An exact copy of the entries below is required, with all pictures removed.

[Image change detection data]
────────────────────

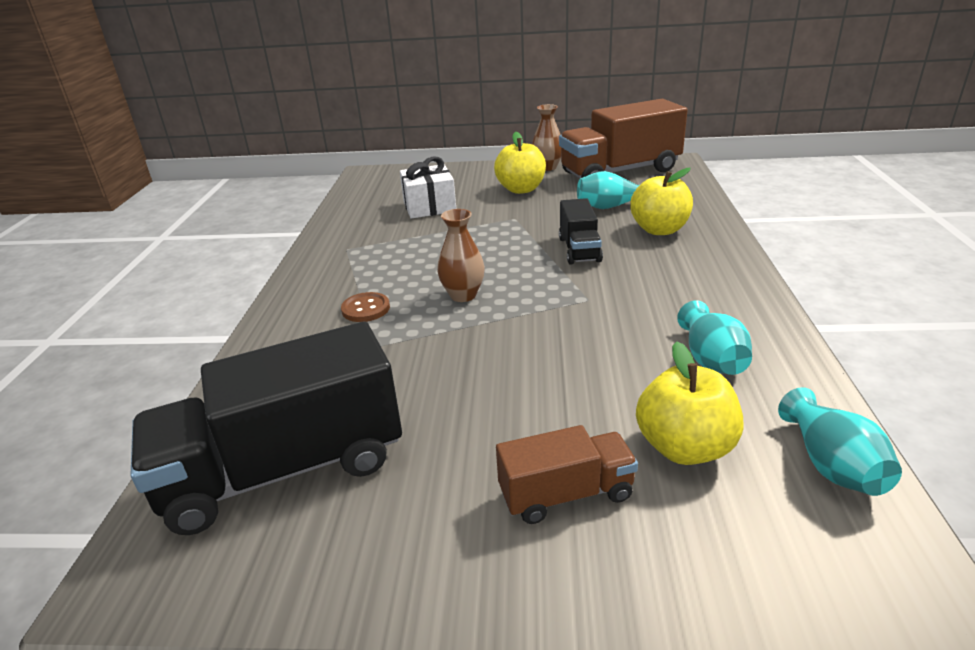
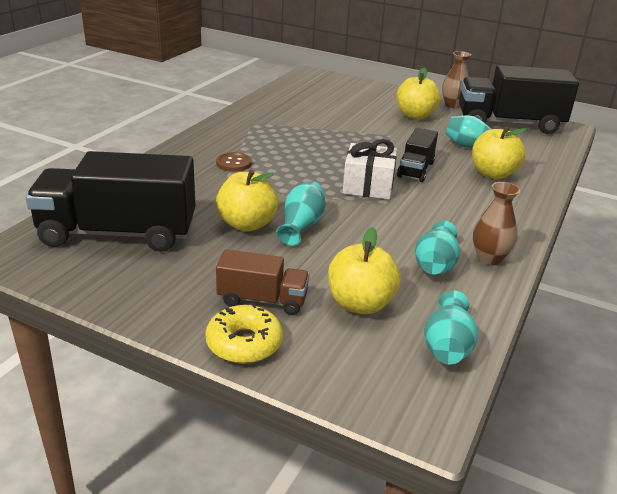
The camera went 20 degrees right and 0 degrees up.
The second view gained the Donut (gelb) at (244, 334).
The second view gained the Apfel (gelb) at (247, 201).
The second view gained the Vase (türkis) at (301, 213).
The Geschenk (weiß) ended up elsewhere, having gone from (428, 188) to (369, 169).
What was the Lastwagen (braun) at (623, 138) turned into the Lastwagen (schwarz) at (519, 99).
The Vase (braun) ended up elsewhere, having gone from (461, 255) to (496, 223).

────────────────────

=== Solution ===
The camera went 20 degrees right and 0 degrees up.
The second view gained the Donut (gelb) at (244, 334).
The second view gained the Apfel (gelb) at (247, 201).
The second view gained the Vase (türkis) at (301, 213).
The Geschenk (weiß) ended up elsewhere, having gone from (428, 188) to (369, 169).
What was the Lastwagen (braun) at (623, 138) turned into the Lastwagen (schwarz) at (519, 99).
The Vase (braun) ended up elsewhere, having gone from (461, 255) to (496, 223).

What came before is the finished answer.